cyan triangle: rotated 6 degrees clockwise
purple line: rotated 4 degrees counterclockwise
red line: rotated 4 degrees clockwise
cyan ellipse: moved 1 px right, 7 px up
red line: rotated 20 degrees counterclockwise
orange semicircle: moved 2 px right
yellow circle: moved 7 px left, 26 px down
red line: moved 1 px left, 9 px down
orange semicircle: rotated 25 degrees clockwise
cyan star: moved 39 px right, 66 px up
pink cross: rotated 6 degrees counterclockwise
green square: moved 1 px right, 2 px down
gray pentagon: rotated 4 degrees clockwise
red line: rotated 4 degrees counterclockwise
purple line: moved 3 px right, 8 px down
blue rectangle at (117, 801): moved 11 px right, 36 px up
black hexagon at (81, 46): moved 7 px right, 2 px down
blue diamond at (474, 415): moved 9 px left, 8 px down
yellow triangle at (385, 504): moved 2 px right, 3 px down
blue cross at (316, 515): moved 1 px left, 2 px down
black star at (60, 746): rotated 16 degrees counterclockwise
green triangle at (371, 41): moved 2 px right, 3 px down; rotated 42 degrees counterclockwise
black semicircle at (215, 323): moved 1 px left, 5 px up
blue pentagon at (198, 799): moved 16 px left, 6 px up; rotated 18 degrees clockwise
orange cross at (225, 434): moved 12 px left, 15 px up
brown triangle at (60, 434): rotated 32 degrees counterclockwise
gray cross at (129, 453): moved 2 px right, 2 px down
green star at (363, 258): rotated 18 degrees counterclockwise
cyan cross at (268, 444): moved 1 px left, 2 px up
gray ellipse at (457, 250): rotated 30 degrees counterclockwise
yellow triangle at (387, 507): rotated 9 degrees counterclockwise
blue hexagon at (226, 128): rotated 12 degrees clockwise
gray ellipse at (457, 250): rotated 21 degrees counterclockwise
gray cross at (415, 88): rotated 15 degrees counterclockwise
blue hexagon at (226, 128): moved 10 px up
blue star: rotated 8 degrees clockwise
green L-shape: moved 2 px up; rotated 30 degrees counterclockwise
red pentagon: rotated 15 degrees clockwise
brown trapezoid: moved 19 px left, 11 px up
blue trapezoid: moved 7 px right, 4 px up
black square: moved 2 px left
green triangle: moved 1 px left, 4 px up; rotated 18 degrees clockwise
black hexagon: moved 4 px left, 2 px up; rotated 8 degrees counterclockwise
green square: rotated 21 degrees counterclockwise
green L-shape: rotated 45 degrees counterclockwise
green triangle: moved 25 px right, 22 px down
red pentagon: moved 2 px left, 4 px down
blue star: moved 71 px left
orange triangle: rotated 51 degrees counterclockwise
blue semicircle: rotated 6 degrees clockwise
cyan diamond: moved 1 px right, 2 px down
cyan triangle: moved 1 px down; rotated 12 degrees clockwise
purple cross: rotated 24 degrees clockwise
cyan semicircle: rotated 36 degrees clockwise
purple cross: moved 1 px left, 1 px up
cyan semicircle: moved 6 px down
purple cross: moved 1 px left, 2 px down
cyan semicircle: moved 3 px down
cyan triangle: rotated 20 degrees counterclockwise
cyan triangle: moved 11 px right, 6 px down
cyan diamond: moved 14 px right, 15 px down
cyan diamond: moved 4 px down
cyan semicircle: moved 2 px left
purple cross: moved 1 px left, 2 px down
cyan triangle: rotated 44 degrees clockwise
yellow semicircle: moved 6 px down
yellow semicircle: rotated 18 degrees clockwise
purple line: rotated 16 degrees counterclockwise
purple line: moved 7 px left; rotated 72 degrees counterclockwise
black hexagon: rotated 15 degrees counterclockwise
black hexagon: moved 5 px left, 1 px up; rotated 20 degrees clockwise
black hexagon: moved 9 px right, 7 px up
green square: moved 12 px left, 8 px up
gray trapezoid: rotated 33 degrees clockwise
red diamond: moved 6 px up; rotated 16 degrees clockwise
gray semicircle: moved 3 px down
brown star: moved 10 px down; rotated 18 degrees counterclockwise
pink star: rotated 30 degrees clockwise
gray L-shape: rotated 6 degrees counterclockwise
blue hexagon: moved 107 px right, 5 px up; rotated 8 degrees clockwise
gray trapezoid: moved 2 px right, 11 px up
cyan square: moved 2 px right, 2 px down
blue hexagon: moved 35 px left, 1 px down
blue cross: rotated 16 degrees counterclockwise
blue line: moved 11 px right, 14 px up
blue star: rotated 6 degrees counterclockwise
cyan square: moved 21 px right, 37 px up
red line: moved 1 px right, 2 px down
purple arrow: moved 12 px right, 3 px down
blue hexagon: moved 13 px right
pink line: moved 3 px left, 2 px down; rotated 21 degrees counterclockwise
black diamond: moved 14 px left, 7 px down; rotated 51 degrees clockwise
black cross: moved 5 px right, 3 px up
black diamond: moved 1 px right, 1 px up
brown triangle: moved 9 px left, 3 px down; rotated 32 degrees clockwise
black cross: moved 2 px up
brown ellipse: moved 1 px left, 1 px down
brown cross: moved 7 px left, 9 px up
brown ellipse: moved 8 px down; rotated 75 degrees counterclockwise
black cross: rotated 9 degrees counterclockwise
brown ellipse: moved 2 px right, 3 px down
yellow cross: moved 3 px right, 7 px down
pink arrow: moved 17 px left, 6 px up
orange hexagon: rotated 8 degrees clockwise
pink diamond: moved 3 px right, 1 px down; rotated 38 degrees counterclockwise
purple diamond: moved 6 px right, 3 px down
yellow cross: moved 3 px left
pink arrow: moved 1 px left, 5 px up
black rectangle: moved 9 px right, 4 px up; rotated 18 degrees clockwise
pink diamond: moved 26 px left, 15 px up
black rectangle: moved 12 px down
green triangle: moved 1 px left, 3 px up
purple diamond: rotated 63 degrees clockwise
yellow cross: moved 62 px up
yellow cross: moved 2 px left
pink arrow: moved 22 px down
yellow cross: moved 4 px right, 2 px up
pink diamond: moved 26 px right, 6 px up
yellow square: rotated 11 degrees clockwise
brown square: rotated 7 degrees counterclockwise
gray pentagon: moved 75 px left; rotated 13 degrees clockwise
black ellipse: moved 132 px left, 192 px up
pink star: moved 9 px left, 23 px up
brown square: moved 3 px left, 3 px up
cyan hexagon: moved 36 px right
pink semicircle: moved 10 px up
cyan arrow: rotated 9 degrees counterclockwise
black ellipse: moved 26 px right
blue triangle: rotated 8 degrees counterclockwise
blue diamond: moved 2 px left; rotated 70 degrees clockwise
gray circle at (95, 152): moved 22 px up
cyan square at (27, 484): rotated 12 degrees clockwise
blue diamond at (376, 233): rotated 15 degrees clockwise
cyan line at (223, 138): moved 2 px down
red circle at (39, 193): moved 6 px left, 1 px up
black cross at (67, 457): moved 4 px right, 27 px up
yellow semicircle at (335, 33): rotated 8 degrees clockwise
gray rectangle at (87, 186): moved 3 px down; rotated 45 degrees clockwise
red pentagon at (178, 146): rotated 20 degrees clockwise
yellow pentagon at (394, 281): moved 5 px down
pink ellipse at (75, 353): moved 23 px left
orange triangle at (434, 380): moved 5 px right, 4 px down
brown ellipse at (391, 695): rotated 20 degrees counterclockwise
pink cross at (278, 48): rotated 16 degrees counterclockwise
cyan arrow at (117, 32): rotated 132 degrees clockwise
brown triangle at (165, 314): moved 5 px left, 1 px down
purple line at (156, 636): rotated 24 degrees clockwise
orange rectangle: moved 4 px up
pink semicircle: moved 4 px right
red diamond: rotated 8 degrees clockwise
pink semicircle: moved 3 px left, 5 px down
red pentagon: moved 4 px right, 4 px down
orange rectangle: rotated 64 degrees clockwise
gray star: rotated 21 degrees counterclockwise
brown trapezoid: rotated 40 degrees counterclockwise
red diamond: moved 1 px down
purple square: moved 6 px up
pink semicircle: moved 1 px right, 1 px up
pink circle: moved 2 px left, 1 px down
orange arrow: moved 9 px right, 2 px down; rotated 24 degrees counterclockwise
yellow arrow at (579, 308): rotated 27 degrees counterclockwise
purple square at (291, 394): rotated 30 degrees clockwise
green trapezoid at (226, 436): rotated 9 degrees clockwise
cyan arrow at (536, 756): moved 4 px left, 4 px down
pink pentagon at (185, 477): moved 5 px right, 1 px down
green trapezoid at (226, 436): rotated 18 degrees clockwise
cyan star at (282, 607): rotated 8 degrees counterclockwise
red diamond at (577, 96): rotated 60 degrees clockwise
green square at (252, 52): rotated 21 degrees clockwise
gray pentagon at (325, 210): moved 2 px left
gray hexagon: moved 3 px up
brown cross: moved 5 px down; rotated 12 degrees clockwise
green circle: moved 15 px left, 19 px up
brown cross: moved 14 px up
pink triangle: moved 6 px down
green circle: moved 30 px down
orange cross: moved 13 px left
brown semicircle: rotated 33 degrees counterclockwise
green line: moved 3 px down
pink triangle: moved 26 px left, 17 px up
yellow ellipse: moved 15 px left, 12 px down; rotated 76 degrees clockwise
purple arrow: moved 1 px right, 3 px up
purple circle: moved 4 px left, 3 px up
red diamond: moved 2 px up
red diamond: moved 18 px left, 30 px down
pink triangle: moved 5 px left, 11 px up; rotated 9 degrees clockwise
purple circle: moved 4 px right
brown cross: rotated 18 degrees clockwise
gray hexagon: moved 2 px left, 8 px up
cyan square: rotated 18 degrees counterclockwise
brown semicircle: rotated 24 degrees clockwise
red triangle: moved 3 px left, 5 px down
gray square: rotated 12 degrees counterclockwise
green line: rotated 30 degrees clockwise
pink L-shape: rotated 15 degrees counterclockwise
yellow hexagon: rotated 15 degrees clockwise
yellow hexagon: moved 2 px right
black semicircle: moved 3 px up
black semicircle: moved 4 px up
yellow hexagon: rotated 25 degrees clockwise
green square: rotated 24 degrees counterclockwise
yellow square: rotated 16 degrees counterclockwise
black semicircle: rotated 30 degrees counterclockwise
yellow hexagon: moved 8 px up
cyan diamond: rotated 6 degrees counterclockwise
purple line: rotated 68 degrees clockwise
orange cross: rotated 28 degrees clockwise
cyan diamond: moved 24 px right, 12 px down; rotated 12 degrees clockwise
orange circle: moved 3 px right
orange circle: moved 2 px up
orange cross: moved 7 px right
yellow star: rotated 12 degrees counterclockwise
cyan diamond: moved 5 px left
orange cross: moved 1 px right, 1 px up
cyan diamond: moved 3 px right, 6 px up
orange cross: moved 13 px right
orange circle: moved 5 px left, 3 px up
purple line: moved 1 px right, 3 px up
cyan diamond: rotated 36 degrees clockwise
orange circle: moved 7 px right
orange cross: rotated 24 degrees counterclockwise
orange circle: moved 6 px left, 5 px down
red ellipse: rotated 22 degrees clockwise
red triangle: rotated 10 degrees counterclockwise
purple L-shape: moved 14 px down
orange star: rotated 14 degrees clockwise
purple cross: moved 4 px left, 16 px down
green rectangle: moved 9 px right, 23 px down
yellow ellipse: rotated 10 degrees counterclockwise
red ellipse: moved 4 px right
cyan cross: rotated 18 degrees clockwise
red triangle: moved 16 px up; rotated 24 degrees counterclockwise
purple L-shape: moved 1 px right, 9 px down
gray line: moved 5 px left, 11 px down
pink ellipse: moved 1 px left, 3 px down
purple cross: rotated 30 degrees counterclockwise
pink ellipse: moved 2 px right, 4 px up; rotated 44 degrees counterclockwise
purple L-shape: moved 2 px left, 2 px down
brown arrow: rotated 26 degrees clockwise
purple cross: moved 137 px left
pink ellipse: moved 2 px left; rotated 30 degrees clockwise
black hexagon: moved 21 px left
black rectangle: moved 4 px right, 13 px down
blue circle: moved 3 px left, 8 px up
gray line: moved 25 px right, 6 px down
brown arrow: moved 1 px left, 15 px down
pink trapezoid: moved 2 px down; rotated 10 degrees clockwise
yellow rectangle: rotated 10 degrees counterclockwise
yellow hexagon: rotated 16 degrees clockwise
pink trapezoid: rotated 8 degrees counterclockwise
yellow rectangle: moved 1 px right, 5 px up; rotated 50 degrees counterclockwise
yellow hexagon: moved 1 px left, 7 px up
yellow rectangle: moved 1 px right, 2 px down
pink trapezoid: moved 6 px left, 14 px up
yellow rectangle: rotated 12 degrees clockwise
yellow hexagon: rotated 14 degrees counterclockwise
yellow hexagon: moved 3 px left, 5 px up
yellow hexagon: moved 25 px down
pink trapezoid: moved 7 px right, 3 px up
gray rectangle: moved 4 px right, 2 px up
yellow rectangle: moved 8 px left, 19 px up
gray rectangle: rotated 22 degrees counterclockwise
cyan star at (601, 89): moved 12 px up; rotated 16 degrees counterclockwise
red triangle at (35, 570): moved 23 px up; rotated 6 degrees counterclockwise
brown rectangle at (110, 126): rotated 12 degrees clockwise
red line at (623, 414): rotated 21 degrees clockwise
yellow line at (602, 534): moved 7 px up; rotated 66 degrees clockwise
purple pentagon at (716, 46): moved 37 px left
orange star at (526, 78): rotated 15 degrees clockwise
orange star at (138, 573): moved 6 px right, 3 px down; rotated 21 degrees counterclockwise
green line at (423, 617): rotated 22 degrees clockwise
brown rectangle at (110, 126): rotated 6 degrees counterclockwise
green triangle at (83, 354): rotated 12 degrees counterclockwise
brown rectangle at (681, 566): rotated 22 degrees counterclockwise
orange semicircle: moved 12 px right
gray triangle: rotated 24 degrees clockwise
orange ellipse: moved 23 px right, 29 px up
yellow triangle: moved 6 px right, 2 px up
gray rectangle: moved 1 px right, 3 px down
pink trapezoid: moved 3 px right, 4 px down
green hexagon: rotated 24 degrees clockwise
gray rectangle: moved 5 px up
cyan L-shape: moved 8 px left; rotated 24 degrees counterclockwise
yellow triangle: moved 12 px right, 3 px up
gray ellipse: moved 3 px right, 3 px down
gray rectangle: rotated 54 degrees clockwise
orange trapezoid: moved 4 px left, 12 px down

════════════════

* [WHAT IS REQUIRED]: Return each line of the records in which the word "pentagon" appears.

* [THE RESPONSE]:
gray pentagon: rotated 4 degrees clockwise
blue pentagon at (198, 799): moved 16 px left, 6 px up; rotated 18 degrees clockwise
red pentagon: rotated 15 degrees clockwise
red pentagon: moved 2 px left, 4 px down
gray pentagon: moved 75 px left; rotated 13 degrees clockwise
red pentagon at (178, 146): rotated 20 degrees clockwise
yellow pentagon at (394, 281): moved 5 px down
red pentagon: moved 4 px right, 4 px down
pink pentagon at (185, 477): moved 5 px right, 1 px down
gray pentagon at (325, 210): moved 2 px left
purple pentagon at (716, 46): moved 37 px left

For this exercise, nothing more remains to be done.